Problem description - Omitting the images, transcribe the records below exactly as they stand.

Exercise material -

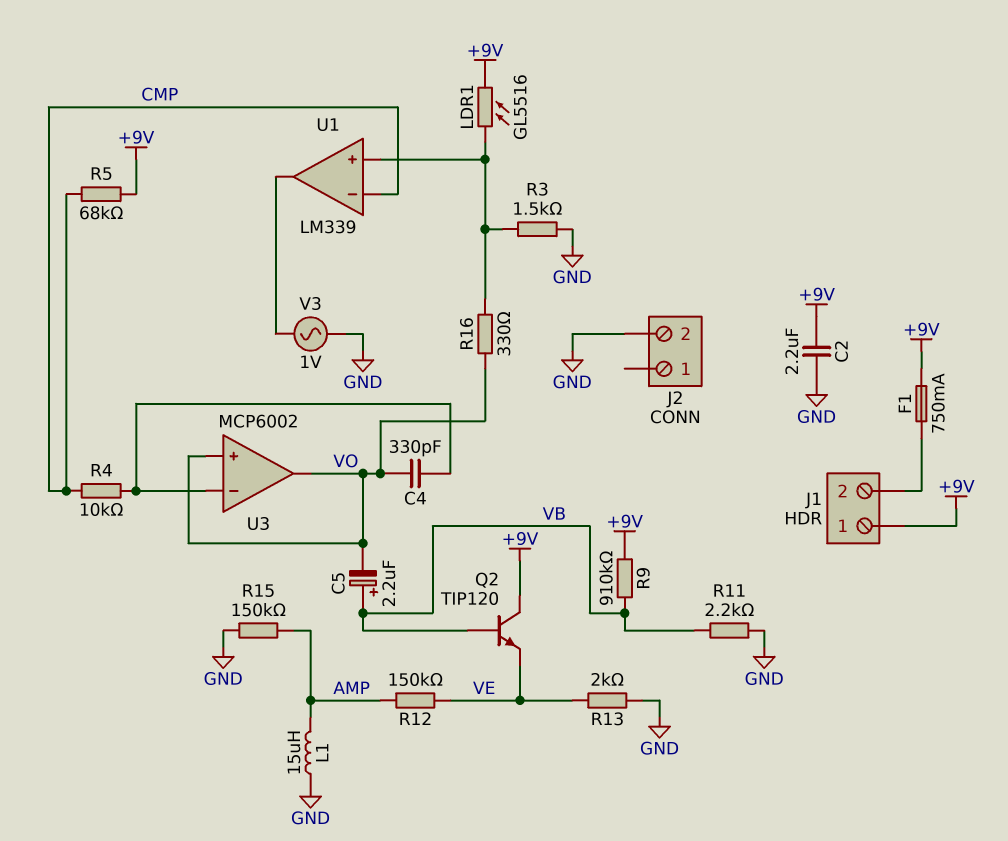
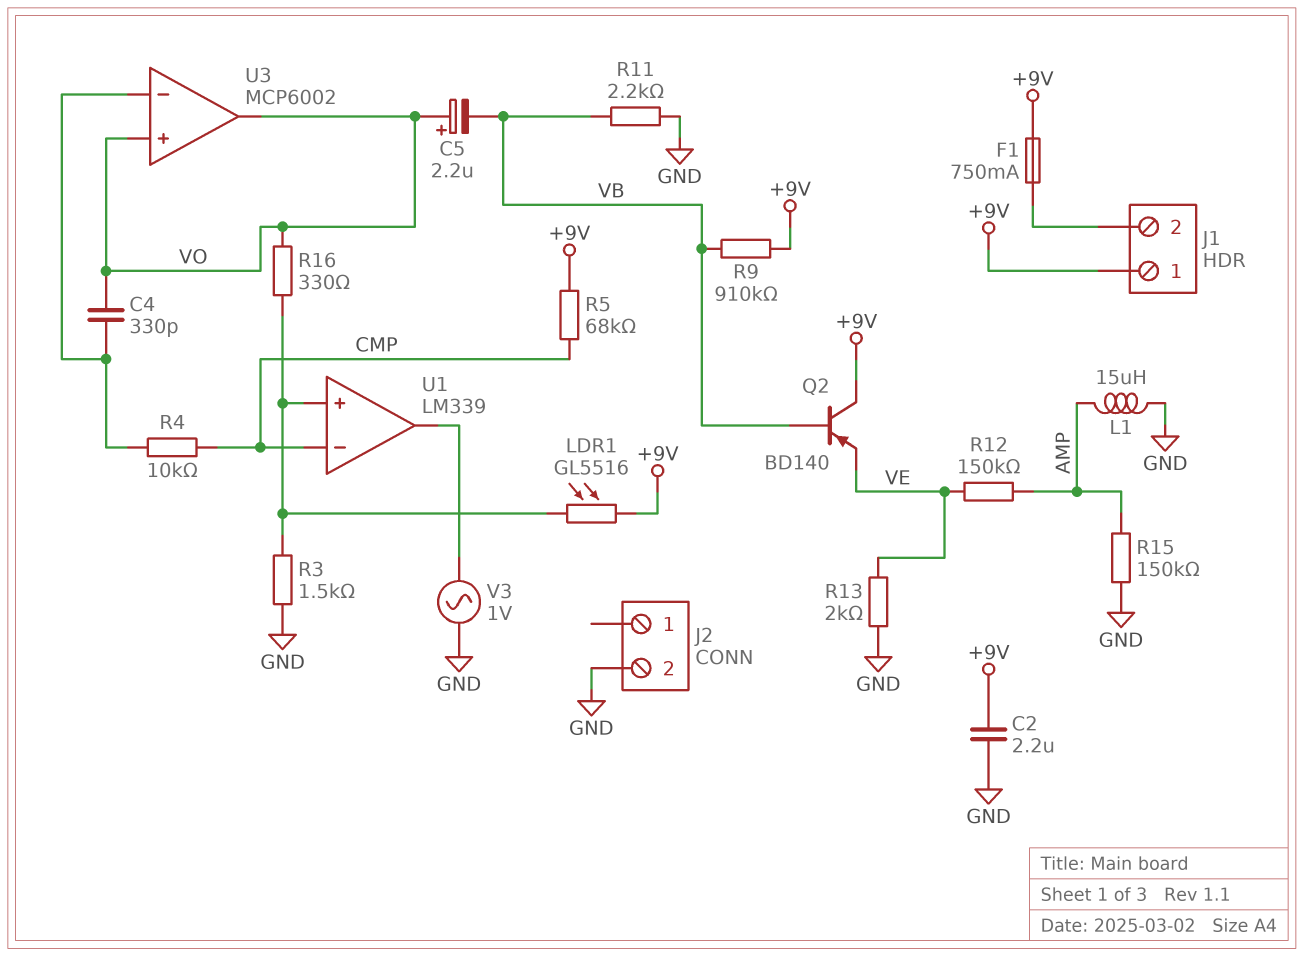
C5: 2.2uF (plus VB, minus VO) -> 2.2uF (plus VO, minus VB)
Q2: NPN TIP120 (B VB, C +9V, E VE) -> PNP BD140 (B VB, C +9V, E VE)

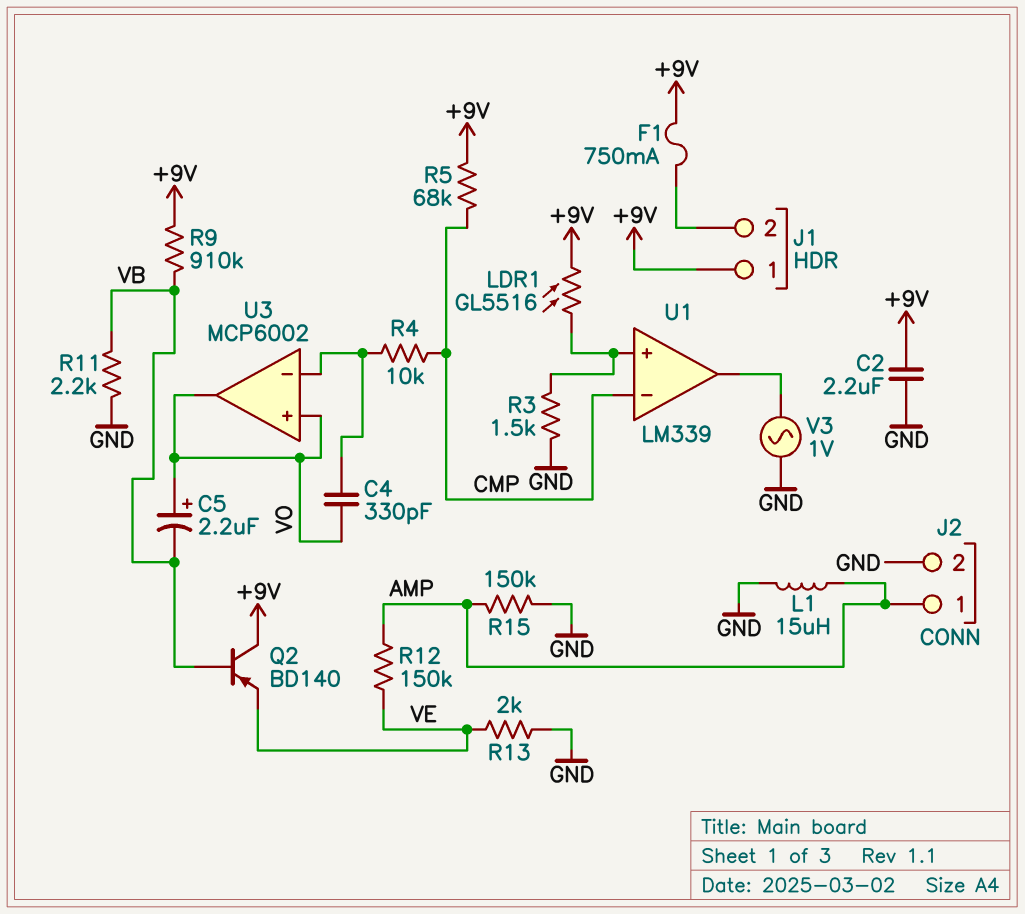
J2 pin 1: none -> AMP
R16: 330 (U1/in+, VO) -> none

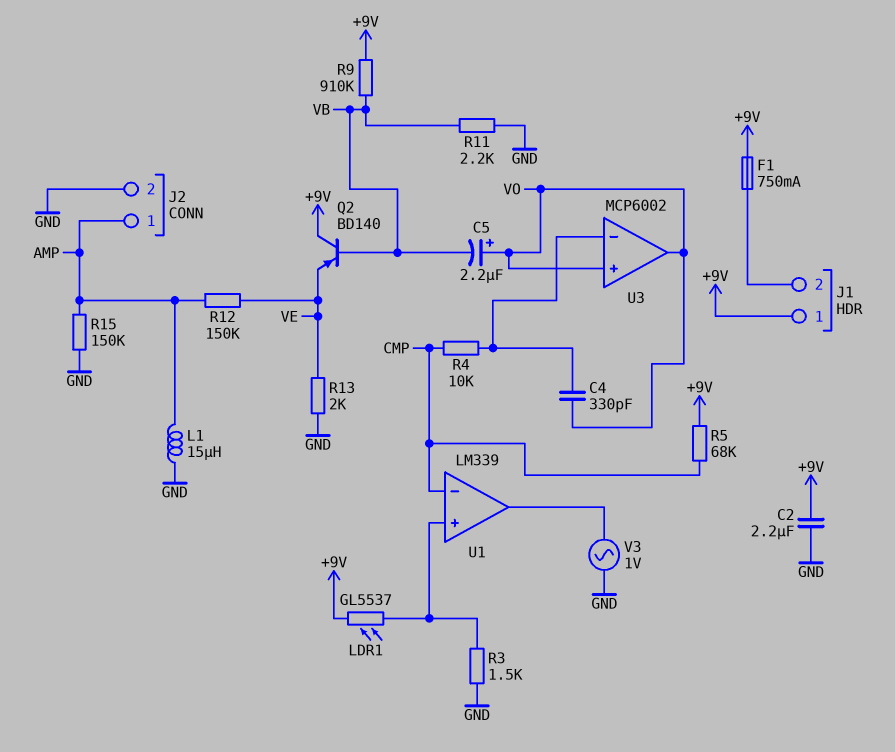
LDR1: GL5516 (+9V, U1/in+) -> GL5537 (+9V, U1/in+)

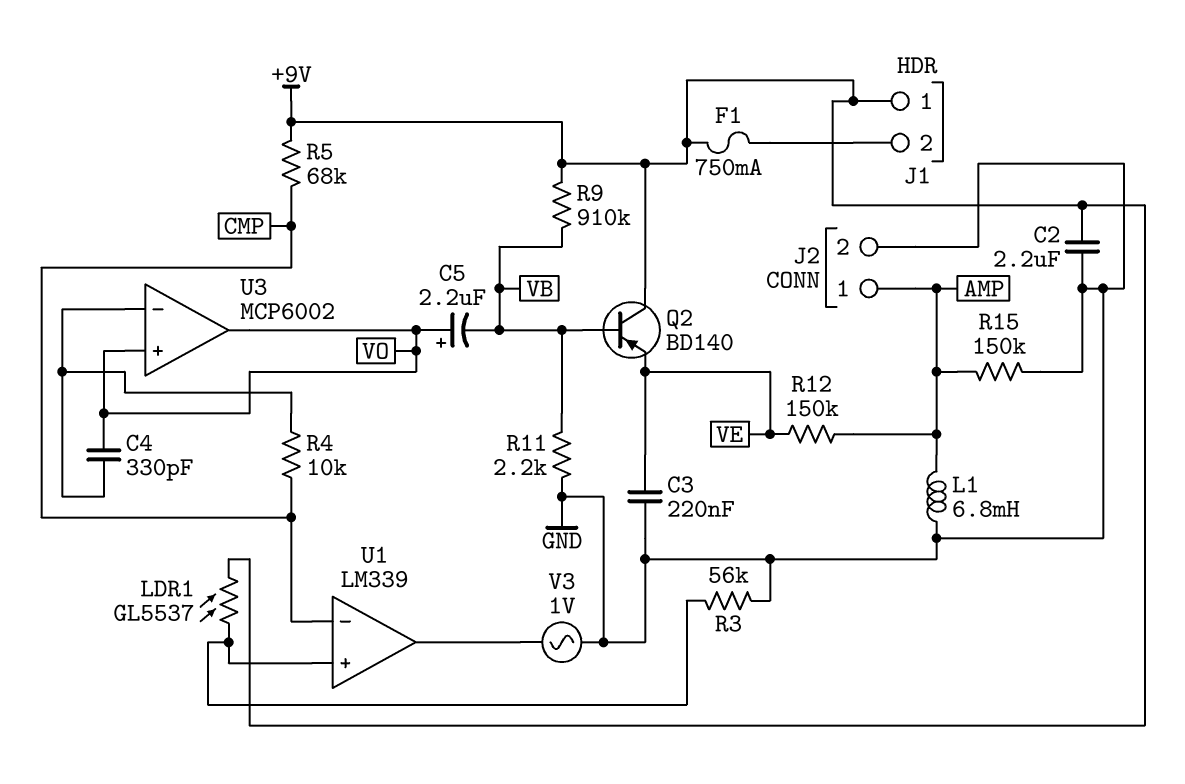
C3: none -> 220nF (GND, VE)
L1: 15uH (AMP, GND) -> 6.8mH (AMP, GND)
R3: 1.5k (GND, U1/in+) -> 56k (GND, U1/in+)
R13: 2k (GND, VE) -> none

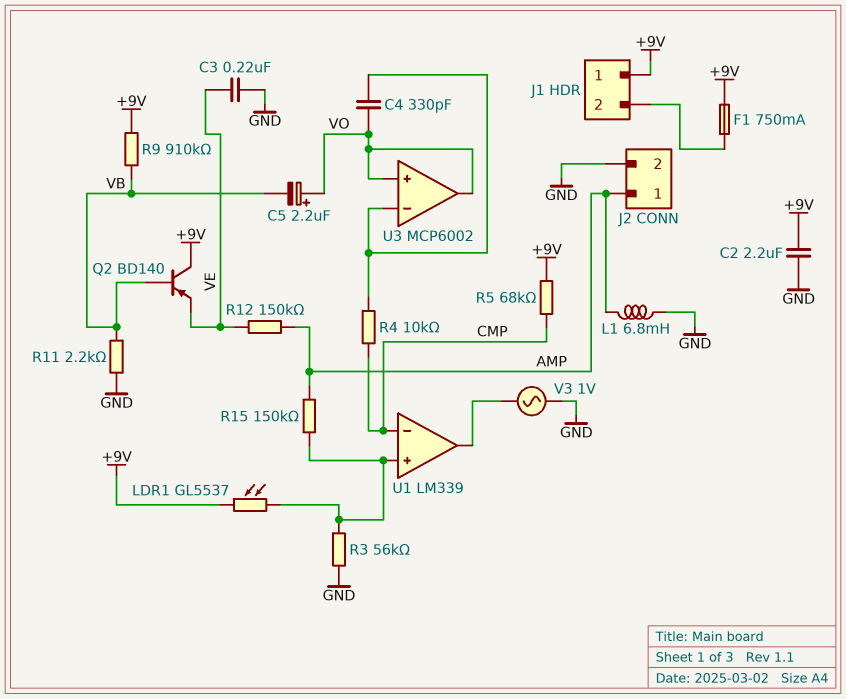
R15: 150k (AMP, GND) -> 150k (AMP, U1/in+)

Response to this task -
C5: 2.2uF (plus VB, minus VO) -> 2.2uF (plus VO, minus VB)
Q2: NPN TIP120 (B VB, C +9V, E VE) -> PNP BD140 (B VB, C +9V, E VE)

J2 pin 1: none -> AMP
R16: 330 (U1/in+, VO) -> none

LDR1: GL5516 (+9V, U1/in+) -> GL5537 (+9V, U1/in+)

C3: none -> 220nF (GND, VE)
L1: 15uH (AMP, GND) -> 6.8mH (AMP, GND)
R3: 1.5k (GND, U1/in+) -> 56k (GND, U1/in+)
R13: 2k (GND, VE) -> none

R15: 150k (AMP, GND) -> 150k (AMP, U1/in+)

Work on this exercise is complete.